## [Data excerpts]
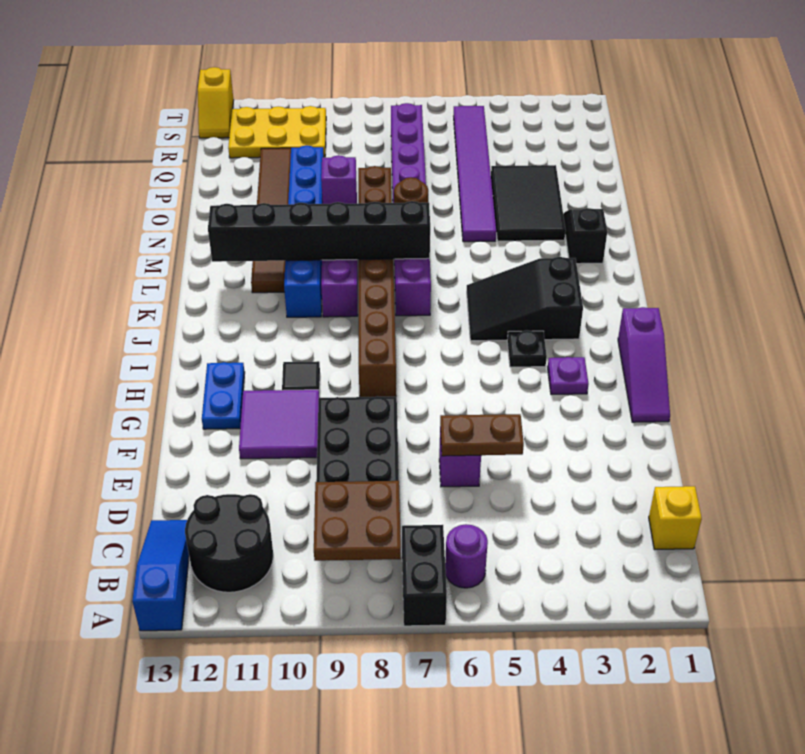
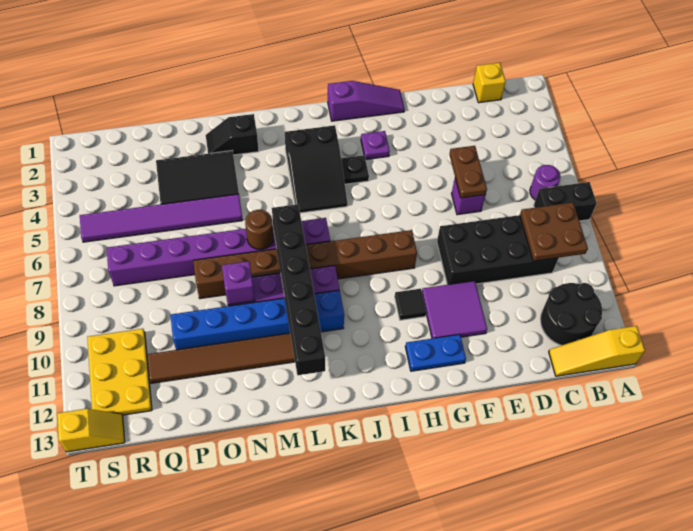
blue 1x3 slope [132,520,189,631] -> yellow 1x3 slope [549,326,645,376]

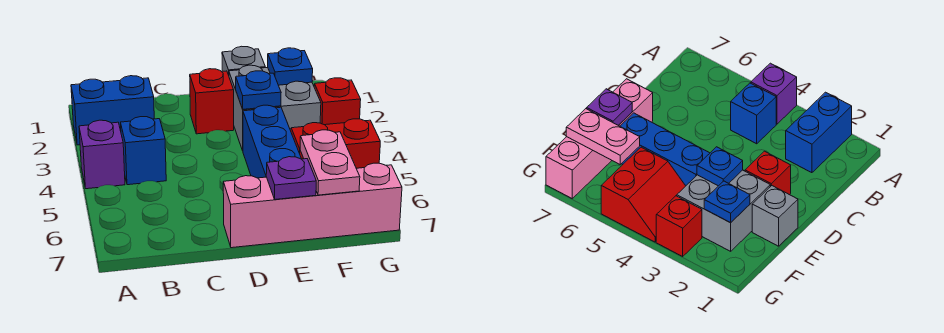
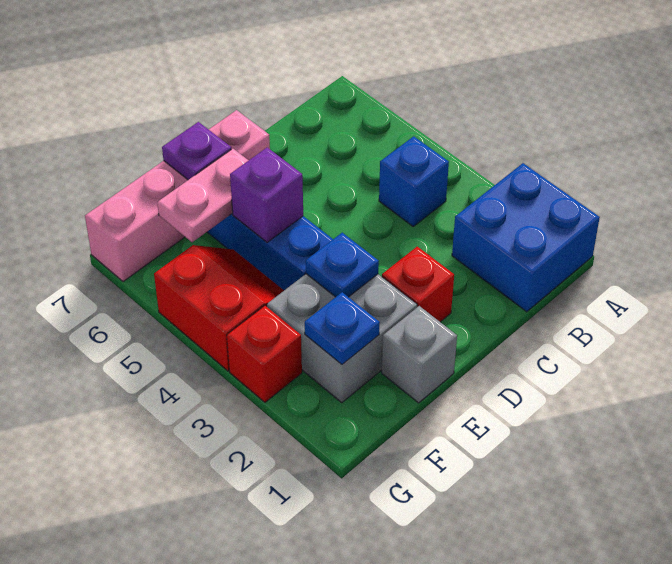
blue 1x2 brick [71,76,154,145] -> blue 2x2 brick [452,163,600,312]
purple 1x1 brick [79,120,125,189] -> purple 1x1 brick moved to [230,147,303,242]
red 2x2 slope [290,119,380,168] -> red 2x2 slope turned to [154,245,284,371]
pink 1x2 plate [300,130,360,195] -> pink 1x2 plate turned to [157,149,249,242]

...

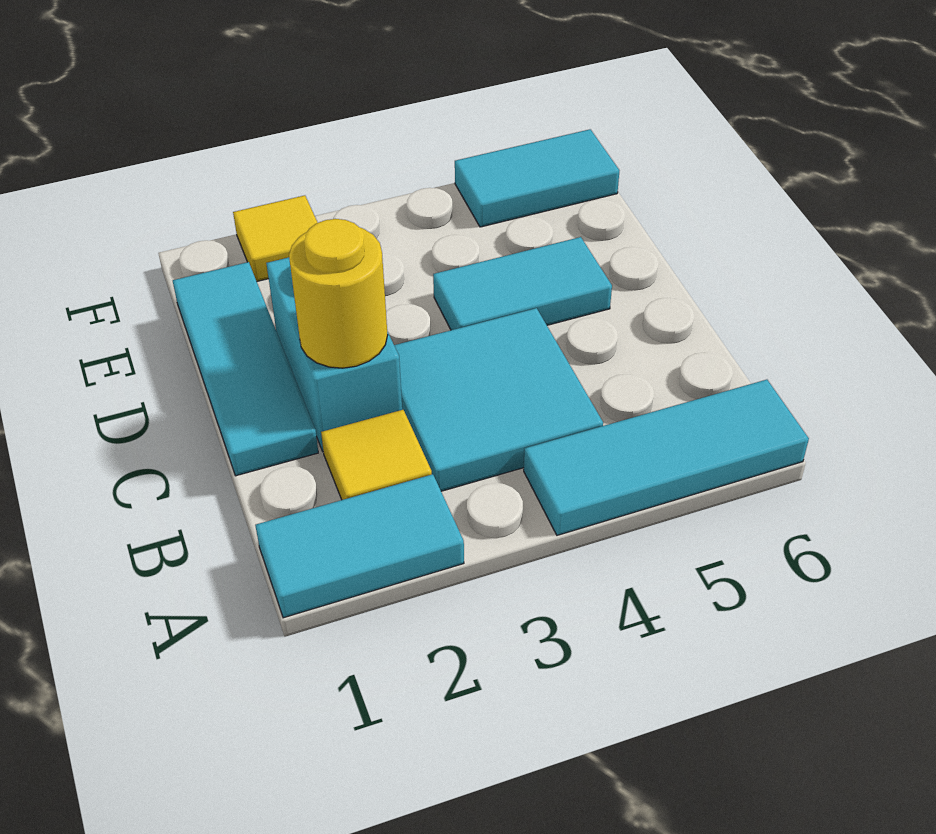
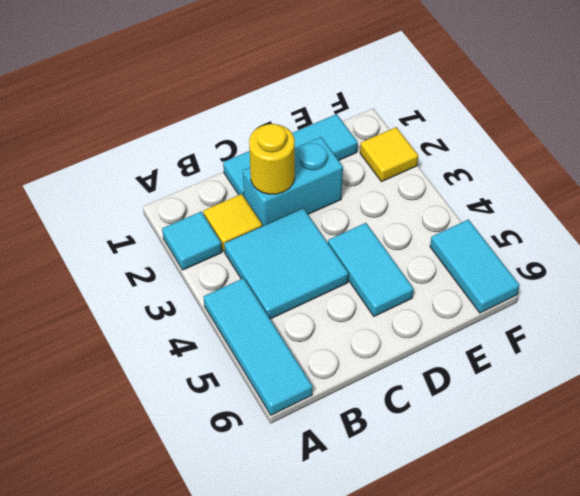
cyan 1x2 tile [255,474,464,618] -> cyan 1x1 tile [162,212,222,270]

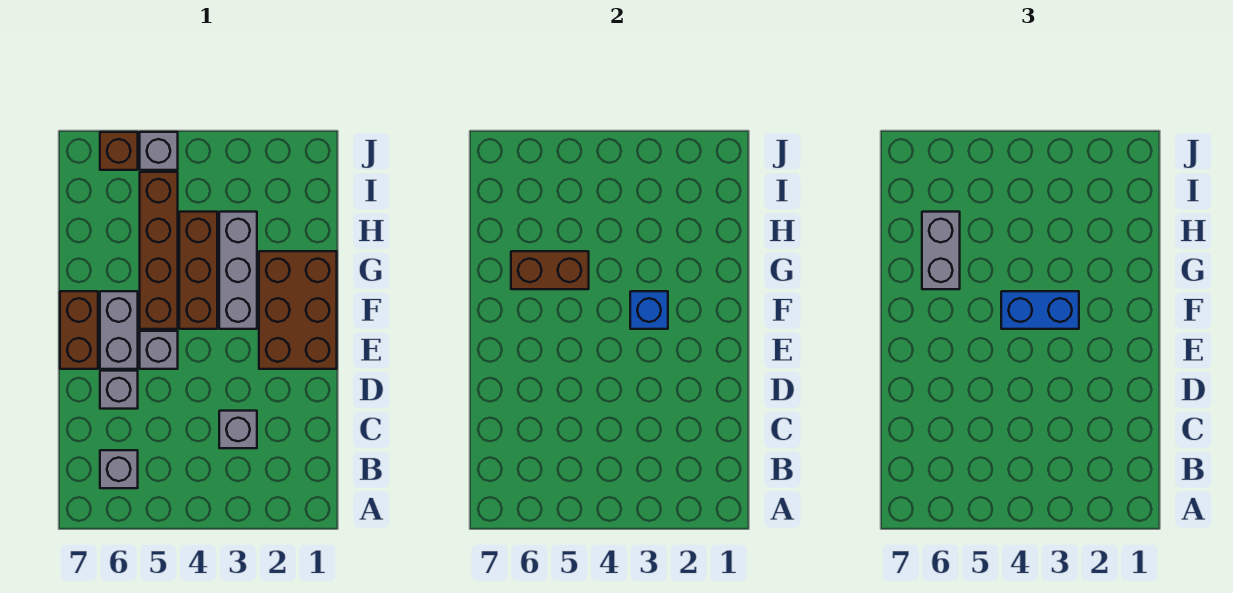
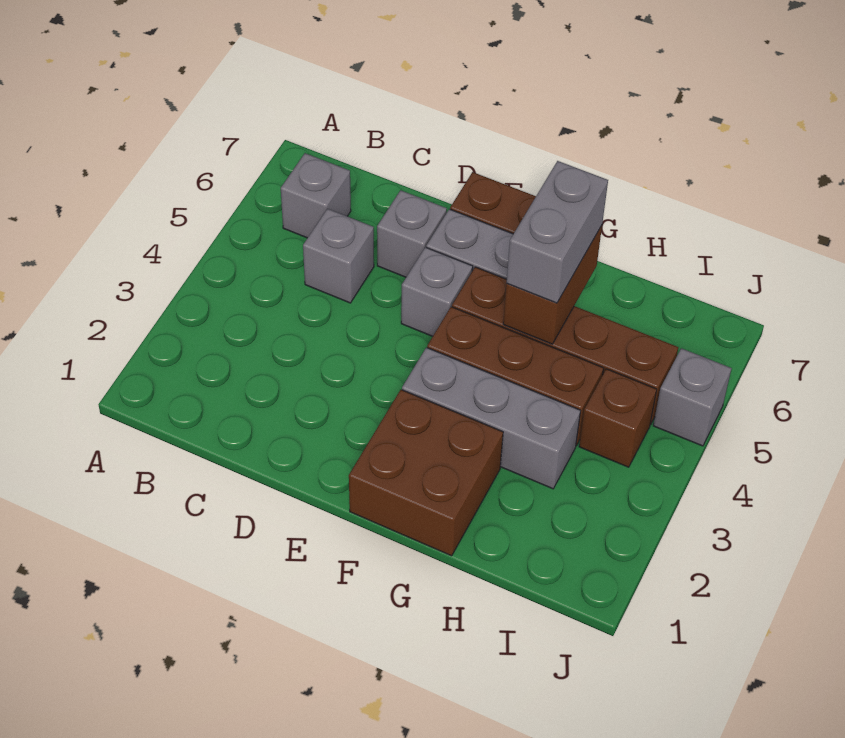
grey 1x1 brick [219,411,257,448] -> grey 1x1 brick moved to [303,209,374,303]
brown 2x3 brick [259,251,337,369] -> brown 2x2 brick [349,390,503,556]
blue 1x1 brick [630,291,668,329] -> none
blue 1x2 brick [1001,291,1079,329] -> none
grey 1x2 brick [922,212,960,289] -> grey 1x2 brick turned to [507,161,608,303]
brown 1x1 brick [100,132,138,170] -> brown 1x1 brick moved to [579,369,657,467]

--

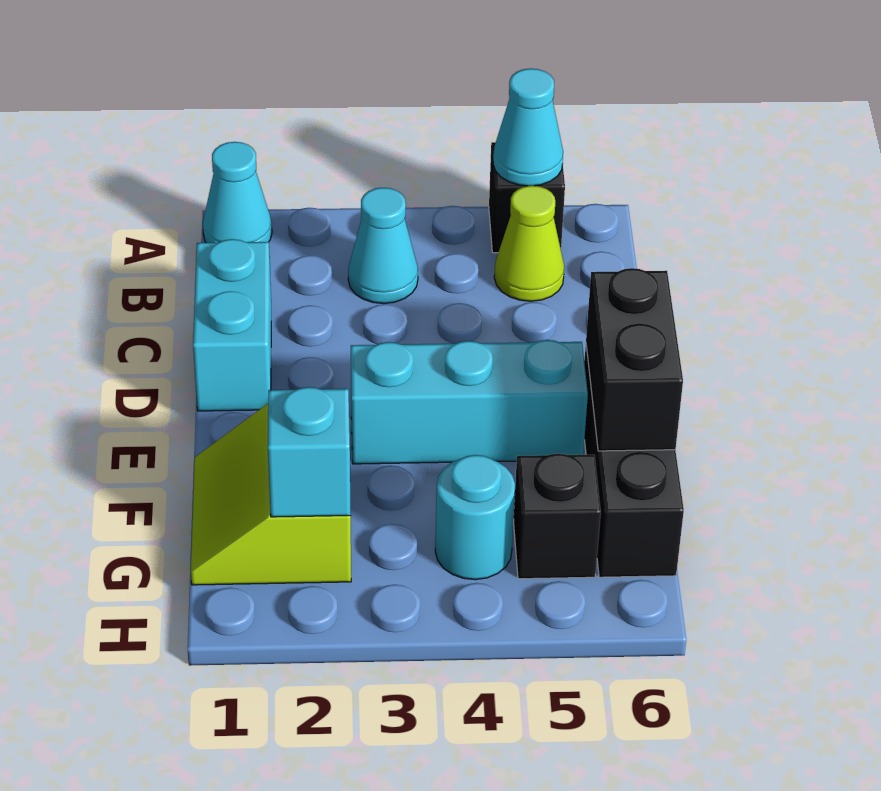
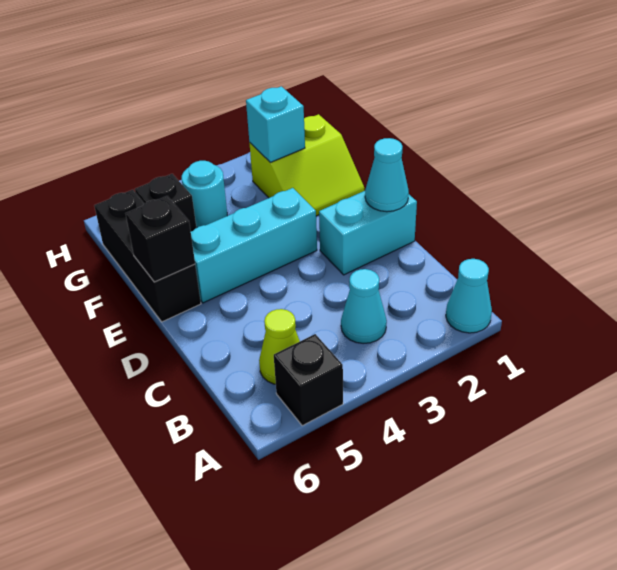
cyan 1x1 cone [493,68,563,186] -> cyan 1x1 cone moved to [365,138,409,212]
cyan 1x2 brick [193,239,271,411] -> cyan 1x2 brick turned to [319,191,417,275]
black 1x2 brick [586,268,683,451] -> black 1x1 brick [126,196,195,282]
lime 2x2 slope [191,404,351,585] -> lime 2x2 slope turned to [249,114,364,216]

## [Problem requirements]
Your task is to retype the entries verbatim, starting with the line that holds "blue 1x2 brick [1001,291,1079,329] -> none" and stopping after the line that holds "brown 1x1 brick [100,132,138,170]".

## [Exercise answer]
blue 1x2 brick [1001,291,1079,329] -> none
grey 1x2 brick [922,212,960,289] -> grey 1x2 brick turned to [507,161,608,303]
brown 1x1 brick [100,132,138,170] -> brown 1x1 brick moved to [579,369,657,467]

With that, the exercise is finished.